▸ **DIRECTIONS FOR THIS TASK**
Search the listing below, and show each line that includes the word "lamp".

▸ **DATA EXTRACTS**

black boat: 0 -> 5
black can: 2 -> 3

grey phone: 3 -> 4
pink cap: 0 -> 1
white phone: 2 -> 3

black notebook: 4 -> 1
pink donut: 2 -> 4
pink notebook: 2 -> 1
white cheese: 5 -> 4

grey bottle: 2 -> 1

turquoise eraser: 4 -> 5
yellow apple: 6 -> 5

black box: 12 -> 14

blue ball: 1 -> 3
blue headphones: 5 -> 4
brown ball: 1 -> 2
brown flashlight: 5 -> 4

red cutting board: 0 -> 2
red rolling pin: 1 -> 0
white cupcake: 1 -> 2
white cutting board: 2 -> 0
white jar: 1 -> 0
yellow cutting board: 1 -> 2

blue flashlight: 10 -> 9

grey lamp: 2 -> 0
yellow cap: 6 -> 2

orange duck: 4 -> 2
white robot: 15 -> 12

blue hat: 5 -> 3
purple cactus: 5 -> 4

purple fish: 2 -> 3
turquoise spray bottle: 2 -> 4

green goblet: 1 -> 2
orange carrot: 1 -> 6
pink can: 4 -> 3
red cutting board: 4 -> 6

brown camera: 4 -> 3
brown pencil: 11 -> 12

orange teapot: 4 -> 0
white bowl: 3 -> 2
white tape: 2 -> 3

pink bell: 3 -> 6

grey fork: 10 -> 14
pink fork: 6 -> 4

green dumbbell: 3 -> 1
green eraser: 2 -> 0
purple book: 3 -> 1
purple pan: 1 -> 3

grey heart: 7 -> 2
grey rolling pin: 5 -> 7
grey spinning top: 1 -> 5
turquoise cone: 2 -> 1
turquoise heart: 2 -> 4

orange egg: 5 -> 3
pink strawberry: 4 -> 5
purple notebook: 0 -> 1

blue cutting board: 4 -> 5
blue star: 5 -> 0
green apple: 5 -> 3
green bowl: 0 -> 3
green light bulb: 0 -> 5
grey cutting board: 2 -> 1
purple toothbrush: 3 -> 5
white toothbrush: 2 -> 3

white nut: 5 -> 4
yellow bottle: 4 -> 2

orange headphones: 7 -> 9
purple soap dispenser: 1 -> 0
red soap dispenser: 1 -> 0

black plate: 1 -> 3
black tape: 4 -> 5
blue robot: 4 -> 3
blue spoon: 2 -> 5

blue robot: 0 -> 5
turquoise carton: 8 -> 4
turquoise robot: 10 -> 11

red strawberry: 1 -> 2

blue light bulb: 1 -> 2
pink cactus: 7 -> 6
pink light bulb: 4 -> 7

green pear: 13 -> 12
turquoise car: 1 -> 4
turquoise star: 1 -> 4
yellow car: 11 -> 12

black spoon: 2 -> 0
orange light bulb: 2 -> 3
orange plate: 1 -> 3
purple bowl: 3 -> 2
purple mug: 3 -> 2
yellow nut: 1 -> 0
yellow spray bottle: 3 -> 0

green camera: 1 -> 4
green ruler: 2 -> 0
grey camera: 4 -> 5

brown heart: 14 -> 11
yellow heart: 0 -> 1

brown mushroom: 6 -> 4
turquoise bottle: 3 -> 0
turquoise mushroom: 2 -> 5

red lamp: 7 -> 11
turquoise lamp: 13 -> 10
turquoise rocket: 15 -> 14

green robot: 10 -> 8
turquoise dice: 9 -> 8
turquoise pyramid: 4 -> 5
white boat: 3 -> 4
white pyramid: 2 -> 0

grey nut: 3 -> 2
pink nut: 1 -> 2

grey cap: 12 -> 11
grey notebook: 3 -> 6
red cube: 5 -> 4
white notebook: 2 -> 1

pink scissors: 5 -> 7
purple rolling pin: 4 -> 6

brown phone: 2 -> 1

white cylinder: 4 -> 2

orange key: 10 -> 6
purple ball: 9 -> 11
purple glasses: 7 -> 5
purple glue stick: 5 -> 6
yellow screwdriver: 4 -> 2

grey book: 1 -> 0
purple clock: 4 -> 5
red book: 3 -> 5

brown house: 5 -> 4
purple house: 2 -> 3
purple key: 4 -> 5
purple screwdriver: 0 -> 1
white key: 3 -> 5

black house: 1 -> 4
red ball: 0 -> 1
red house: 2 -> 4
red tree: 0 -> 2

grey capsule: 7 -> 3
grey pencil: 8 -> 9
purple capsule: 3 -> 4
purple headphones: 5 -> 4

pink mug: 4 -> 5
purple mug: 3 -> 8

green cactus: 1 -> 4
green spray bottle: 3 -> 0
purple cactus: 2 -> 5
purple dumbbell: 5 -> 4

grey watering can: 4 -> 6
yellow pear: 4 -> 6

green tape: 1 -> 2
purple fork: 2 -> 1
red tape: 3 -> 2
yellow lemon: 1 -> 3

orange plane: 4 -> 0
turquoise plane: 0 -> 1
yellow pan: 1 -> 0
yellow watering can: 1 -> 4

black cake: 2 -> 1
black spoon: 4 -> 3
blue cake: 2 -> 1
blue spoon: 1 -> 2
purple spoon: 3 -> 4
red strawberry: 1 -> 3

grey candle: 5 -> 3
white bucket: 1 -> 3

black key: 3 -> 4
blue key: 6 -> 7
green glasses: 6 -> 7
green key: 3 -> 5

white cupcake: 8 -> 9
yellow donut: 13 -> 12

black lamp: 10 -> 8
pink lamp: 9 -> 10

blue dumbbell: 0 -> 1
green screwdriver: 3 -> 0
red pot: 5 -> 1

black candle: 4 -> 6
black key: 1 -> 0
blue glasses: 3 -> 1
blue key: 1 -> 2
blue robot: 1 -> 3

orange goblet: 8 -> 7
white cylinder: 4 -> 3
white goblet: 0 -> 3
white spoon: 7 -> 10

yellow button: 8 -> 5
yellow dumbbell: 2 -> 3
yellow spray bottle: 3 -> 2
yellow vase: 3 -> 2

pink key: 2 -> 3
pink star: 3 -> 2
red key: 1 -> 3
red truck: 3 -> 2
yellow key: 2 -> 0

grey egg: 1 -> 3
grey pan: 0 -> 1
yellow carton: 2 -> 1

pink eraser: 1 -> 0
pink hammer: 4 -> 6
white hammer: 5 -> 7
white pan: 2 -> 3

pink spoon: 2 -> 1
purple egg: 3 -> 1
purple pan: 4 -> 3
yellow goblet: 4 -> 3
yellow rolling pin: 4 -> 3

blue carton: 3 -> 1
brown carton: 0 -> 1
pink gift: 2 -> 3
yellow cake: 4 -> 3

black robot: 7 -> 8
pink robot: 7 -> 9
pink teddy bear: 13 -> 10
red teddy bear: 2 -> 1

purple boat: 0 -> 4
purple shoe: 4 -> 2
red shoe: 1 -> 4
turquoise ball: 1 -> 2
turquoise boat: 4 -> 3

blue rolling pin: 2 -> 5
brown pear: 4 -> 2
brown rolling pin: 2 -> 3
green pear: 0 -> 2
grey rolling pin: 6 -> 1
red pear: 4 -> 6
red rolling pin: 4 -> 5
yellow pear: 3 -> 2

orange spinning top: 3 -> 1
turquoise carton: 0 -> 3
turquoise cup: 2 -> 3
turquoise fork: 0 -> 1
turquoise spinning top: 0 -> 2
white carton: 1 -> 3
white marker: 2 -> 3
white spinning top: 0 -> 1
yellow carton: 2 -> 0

▸ **PROBLEM SOLUTION**
grey lamp: 2 -> 0
red lamp: 7 -> 11
turquoise lamp: 13 -> 10
black lamp: 10 -> 8
pink lamp: 9 -> 10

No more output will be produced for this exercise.